### REQUIRED ACTION
Word for word, write the lines below out again, with no pictures.

[Image change detection data]

"""

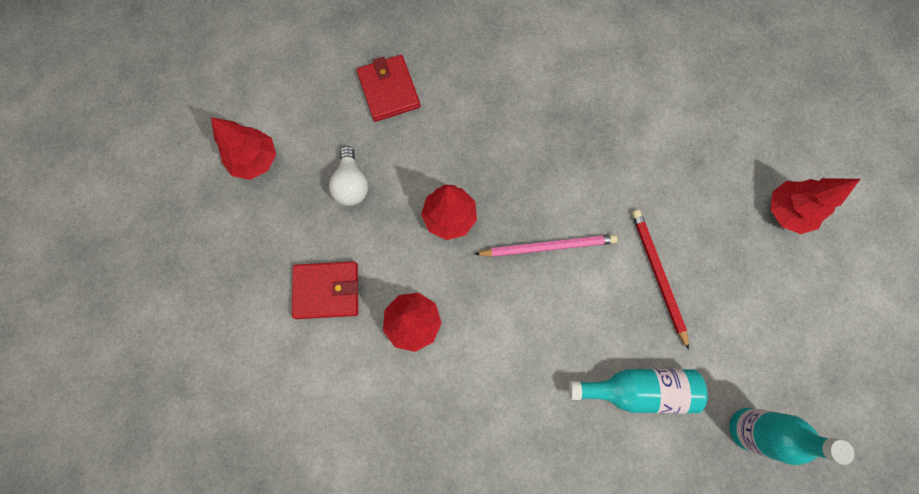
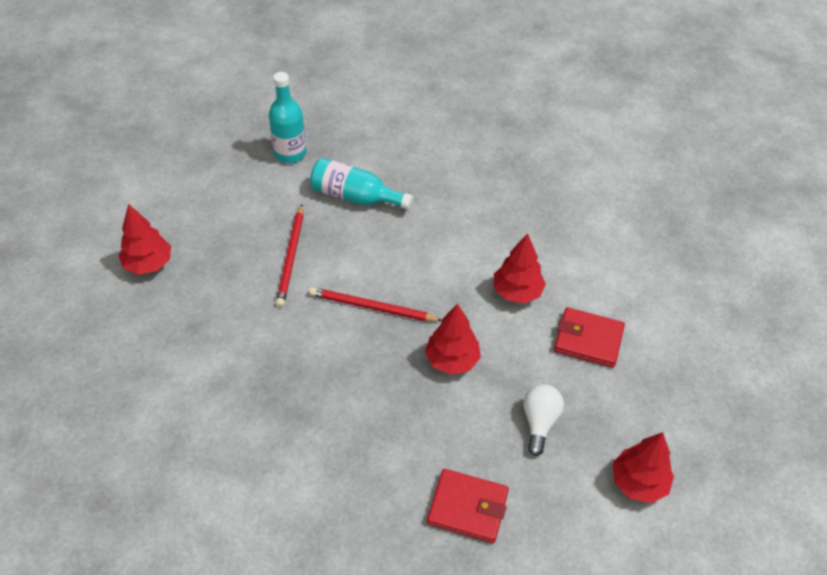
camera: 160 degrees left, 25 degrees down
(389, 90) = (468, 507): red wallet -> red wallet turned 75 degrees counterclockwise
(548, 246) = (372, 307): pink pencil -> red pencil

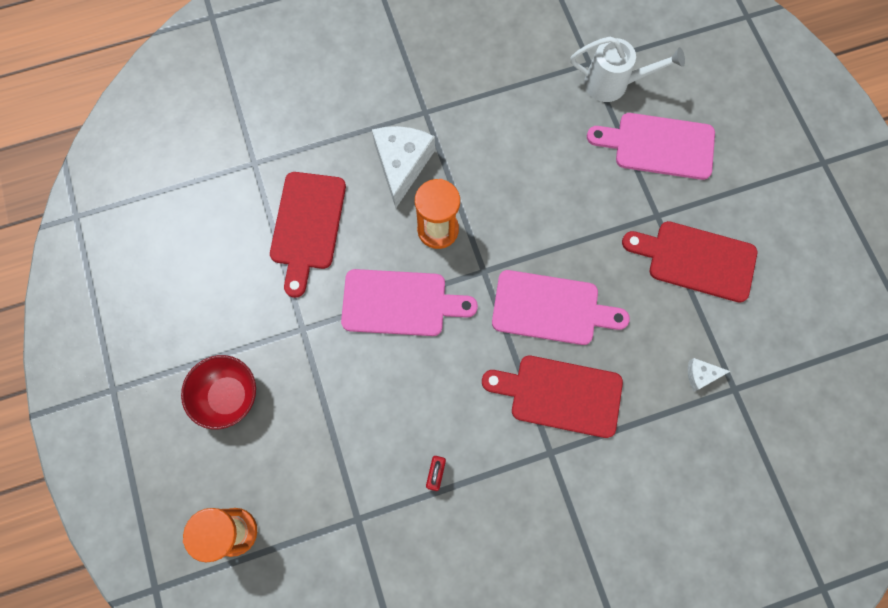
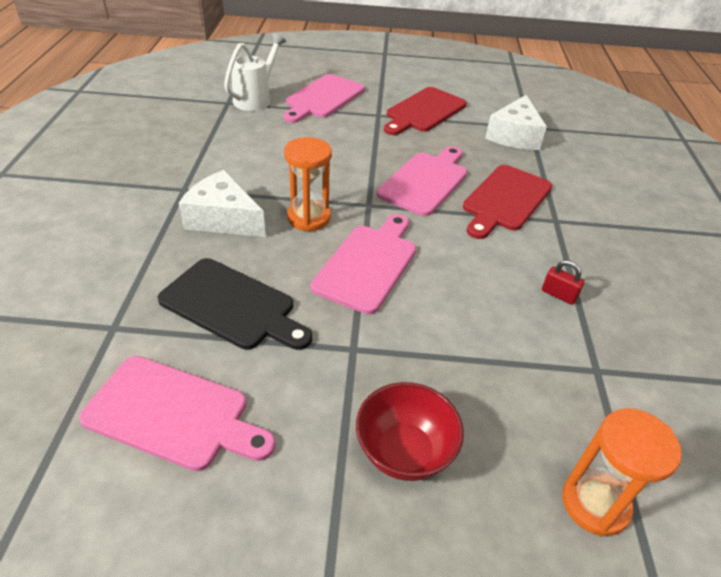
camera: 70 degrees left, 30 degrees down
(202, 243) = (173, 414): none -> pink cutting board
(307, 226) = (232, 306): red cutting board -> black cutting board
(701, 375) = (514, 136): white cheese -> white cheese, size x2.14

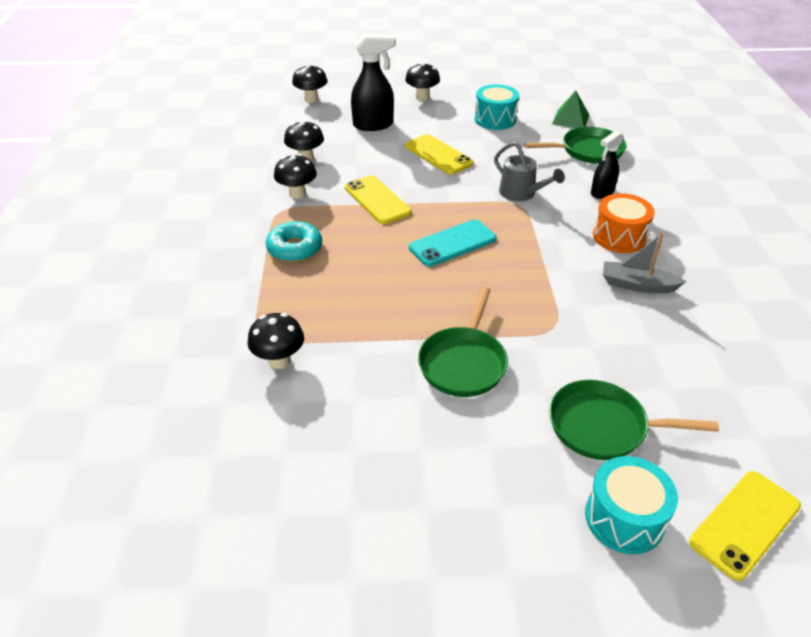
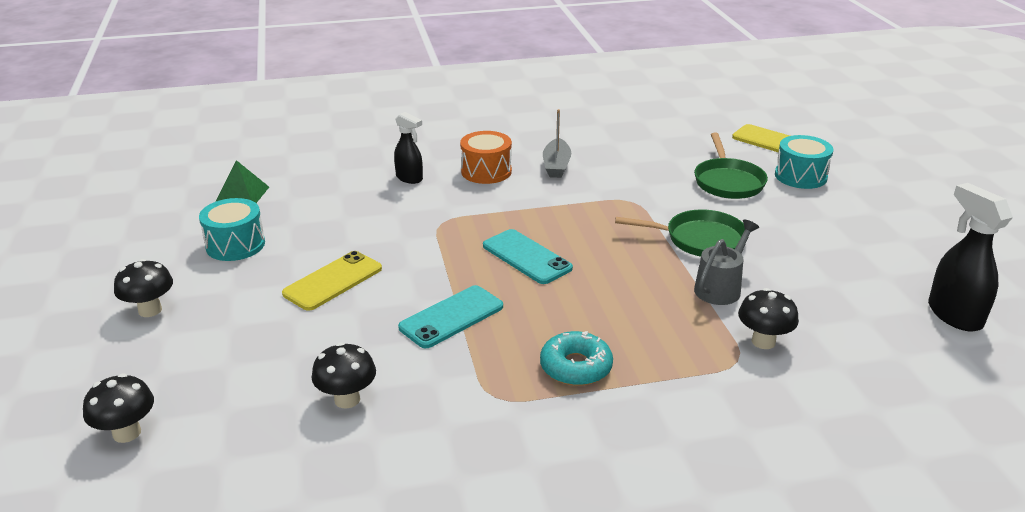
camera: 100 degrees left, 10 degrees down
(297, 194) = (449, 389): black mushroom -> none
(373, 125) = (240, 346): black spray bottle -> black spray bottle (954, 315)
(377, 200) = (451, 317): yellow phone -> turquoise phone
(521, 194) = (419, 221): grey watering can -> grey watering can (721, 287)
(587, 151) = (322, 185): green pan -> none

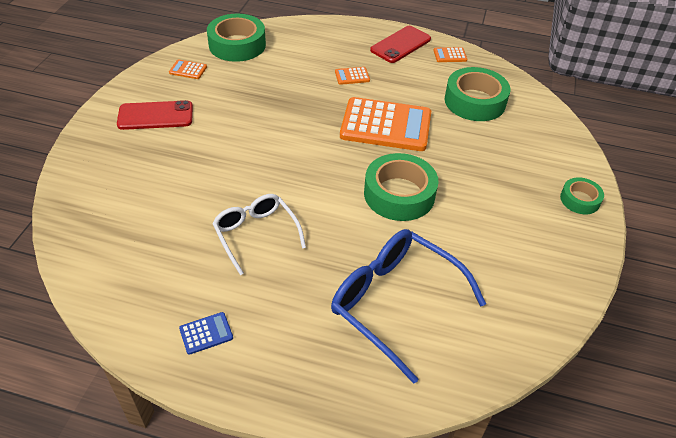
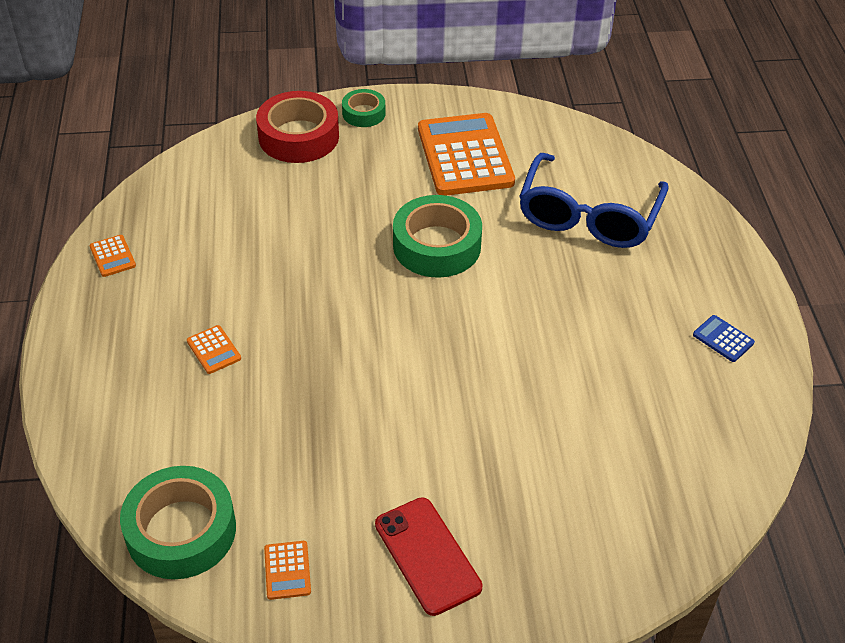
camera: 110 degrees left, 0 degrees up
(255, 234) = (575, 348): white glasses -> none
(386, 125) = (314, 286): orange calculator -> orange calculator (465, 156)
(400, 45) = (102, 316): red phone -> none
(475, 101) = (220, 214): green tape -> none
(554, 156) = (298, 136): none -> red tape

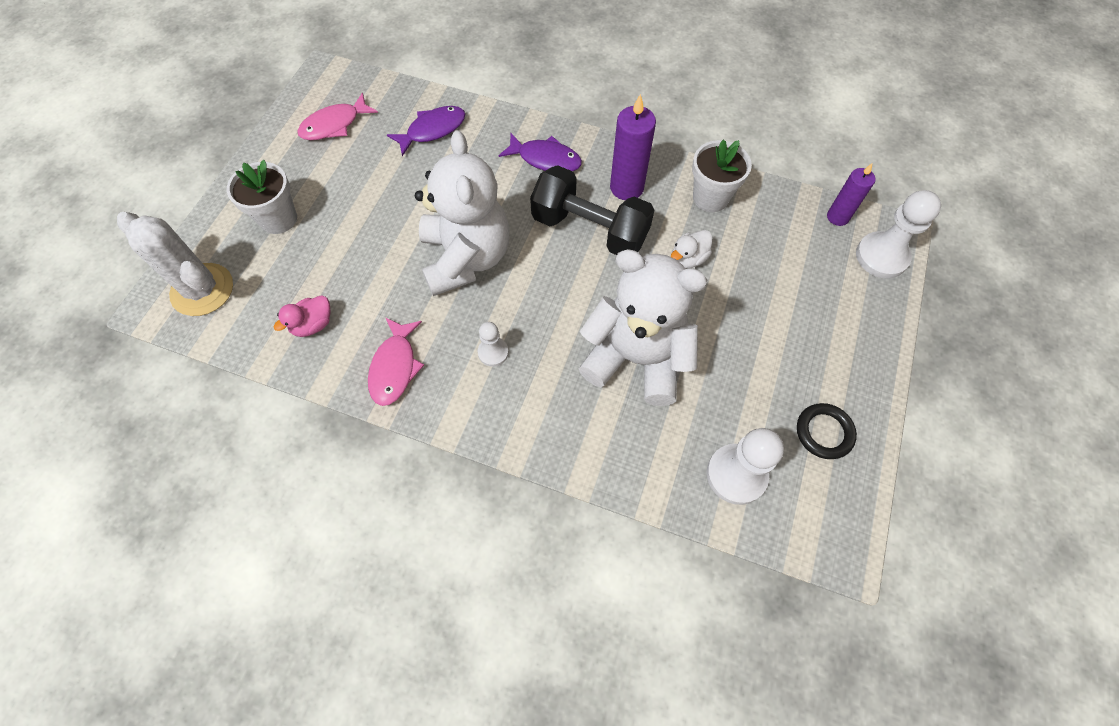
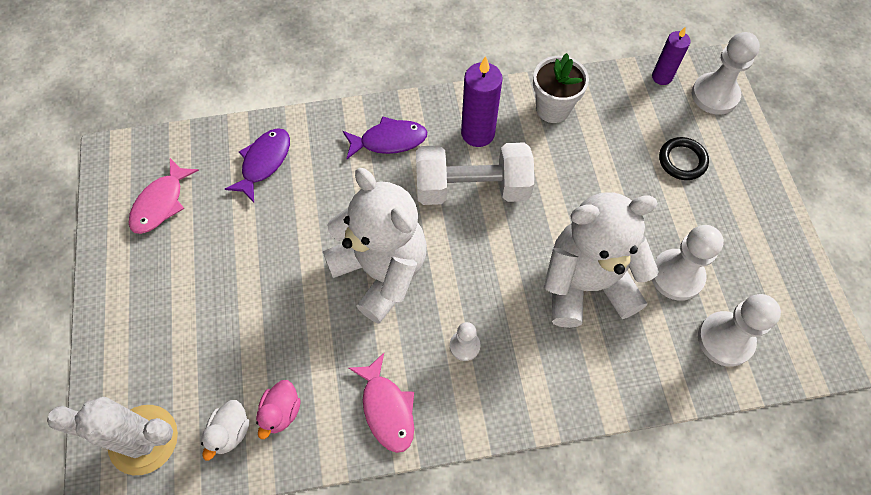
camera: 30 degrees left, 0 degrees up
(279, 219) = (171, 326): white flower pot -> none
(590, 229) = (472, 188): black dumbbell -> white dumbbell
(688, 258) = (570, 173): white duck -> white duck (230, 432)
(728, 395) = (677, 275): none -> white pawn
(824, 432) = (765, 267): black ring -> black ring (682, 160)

"""

### ANSWER SECTION
camera: 160 degrees left, 25 degrees down
(389, 90) = (468, 507): red wallet -> red wallet turned 75 degrees counterclockwise
(548, 246) = (372, 307): pink pencil -> red pencil

camera: 70 degrees left, 30 degrees down
(202, 243) = (173, 414): none -> pink cutting board
(307, 226) = (232, 306): red cutting board -> black cutting board
(701, 375) = (514, 136): white cheese -> white cheese, size x2.14

camera: 100 degrees left, 10 degrees down
(297, 194) = (449, 389): black mushroom -> none
(373, 125) = (240, 346): black spray bottle -> black spray bottle (954, 315)
(377, 200) = (451, 317): yellow phone -> turquoise phone
(521, 194) = (419, 221): grey watering can -> grey watering can (721, 287)
(587, 151) = (322, 185): green pan -> none

camera: 110 degrees left, 0 degrees up
(255, 234) = (575, 348): white glasses -> none
(386, 125) = (314, 286): orange calculator -> orange calculator (465, 156)
(400, 45) = (102, 316): red phone -> none
(475, 101) = (220, 214): green tape -> none
(554, 156) = (298, 136): none -> red tape

camera: 30 degrees left, 0 degrees up
(279, 219) = (171, 326): white flower pot -> none
(590, 229) = (472, 188): black dumbbell -> white dumbbell
(688, 258) = (570, 173): white duck -> white duck (230, 432)
(728, 395) = (677, 275): none -> white pawn
(824, 432) = (765, 267): black ring -> black ring (682, 160)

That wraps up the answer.